*Instructions to follow*. Go through the data and copy each line where the string "cutting" appears.

*Records for processing*.
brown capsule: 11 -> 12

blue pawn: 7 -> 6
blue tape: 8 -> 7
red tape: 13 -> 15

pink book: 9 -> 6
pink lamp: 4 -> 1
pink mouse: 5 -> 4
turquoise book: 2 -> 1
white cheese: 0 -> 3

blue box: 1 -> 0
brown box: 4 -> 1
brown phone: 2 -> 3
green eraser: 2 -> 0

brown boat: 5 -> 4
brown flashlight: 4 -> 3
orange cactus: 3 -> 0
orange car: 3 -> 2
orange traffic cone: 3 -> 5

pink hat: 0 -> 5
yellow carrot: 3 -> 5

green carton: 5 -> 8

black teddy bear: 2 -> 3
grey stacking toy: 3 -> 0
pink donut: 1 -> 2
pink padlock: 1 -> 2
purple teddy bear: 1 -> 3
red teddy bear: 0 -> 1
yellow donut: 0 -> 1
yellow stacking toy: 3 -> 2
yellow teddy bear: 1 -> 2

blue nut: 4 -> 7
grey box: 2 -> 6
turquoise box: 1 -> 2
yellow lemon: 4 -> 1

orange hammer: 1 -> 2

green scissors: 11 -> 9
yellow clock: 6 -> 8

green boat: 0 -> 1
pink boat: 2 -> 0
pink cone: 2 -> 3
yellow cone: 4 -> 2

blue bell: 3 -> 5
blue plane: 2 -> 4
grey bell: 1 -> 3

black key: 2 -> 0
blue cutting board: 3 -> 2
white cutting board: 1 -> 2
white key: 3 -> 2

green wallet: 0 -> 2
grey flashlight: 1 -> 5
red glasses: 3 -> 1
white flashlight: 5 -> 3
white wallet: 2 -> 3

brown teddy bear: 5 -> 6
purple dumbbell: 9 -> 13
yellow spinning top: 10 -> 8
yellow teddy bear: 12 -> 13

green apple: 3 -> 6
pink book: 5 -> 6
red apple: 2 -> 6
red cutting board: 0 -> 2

*Response area*.
blue cutting board: 3 -> 2
white cutting board: 1 -> 2
red cutting board: 0 -> 2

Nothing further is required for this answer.